Source records:

┌────────

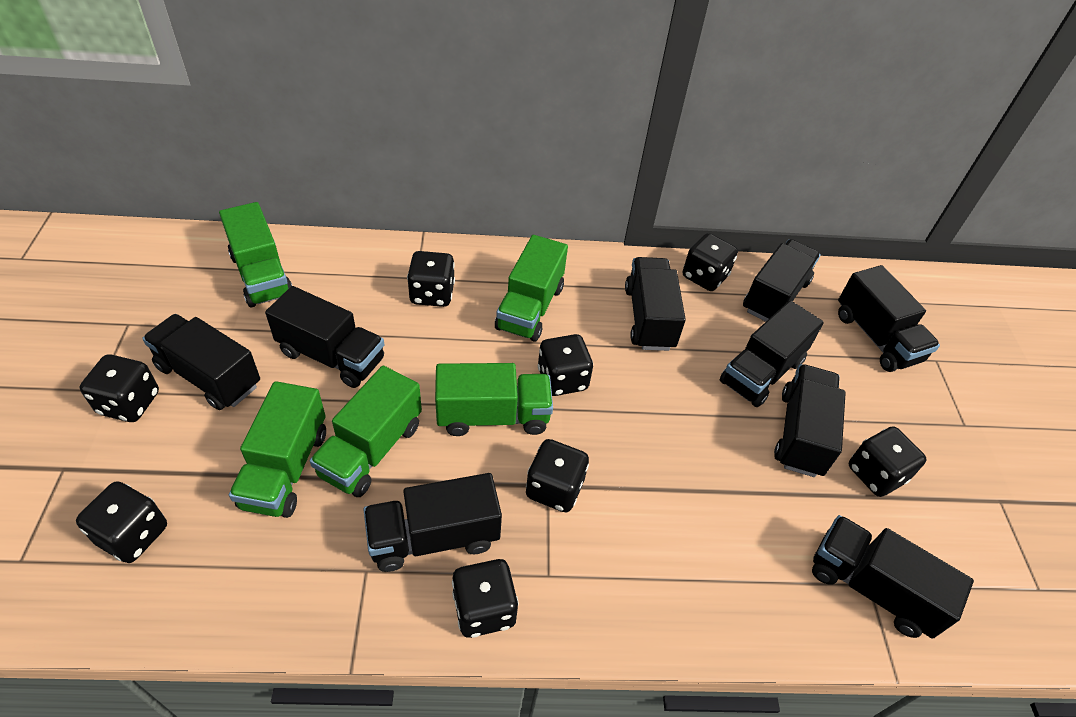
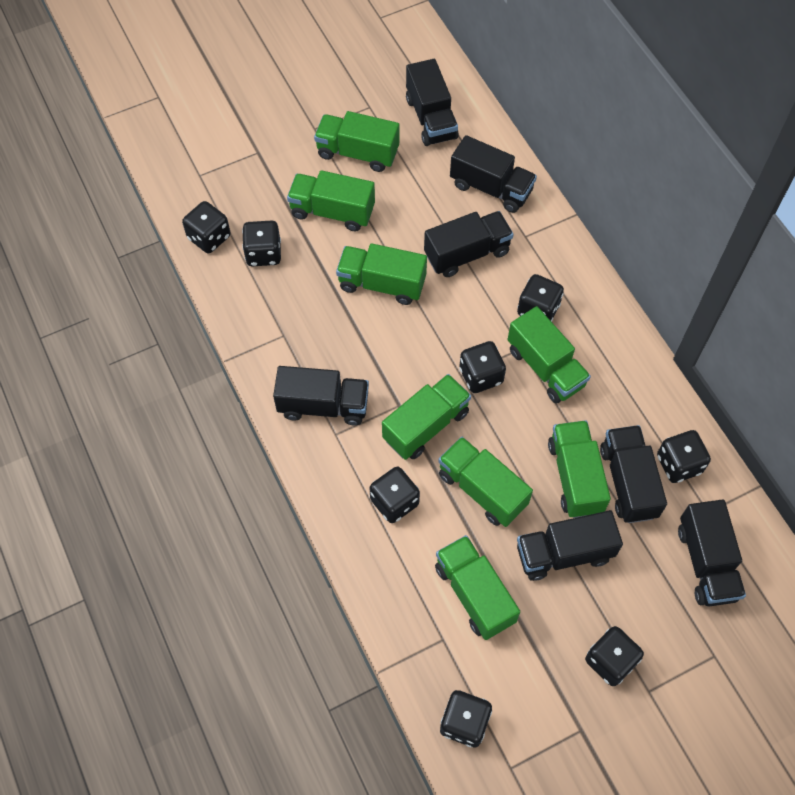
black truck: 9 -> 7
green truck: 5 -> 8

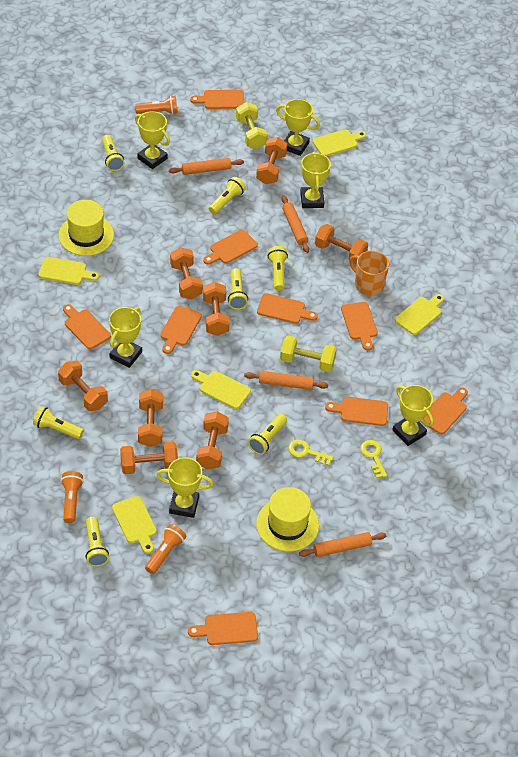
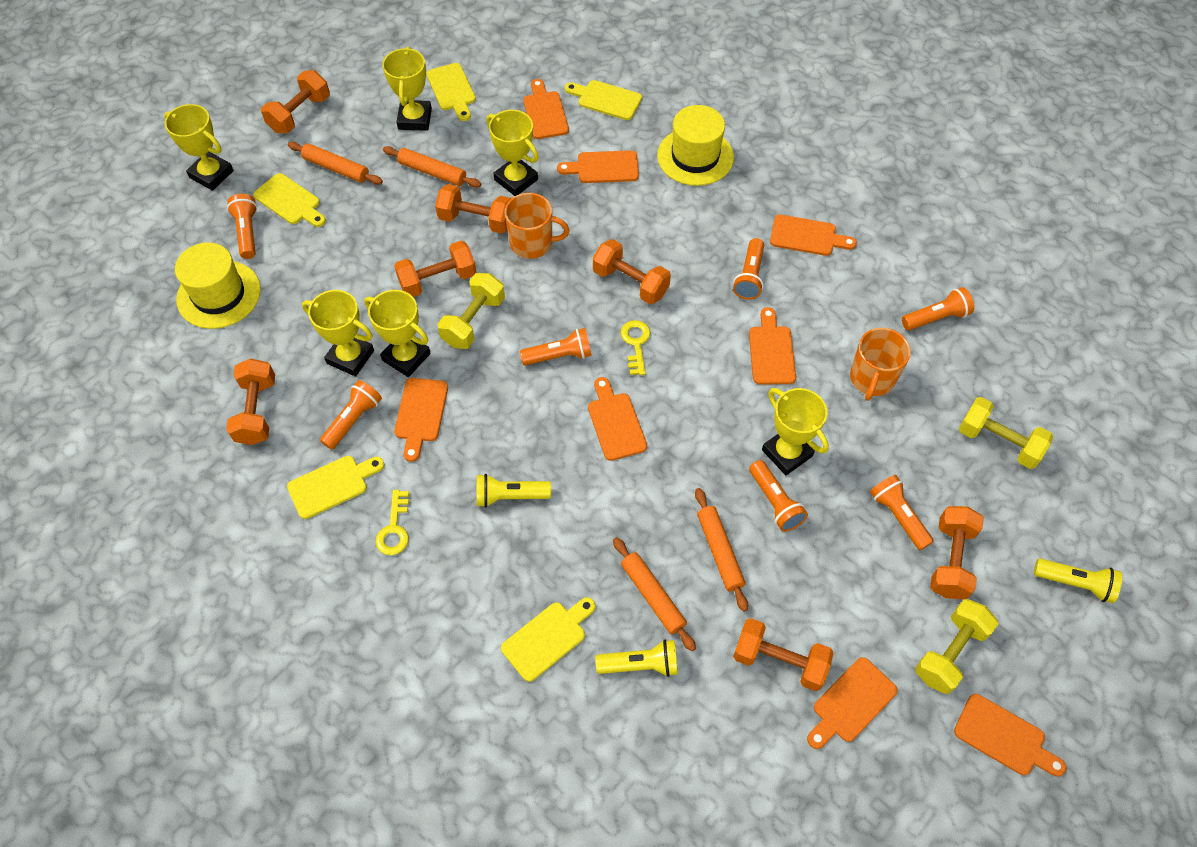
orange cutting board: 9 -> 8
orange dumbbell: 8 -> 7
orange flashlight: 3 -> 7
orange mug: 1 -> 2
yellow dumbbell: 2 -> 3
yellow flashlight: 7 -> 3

└────────

Output an exact copy of the lines beginning at the one that holds "orange dumbbell: 8 -> 7" and running through the final line of the records.

orange dumbbell: 8 -> 7
orange flashlight: 3 -> 7
orange mug: 1 -> 2
yellow dumbbell: 2 -> 3
yellow flashlight: 7 -> 3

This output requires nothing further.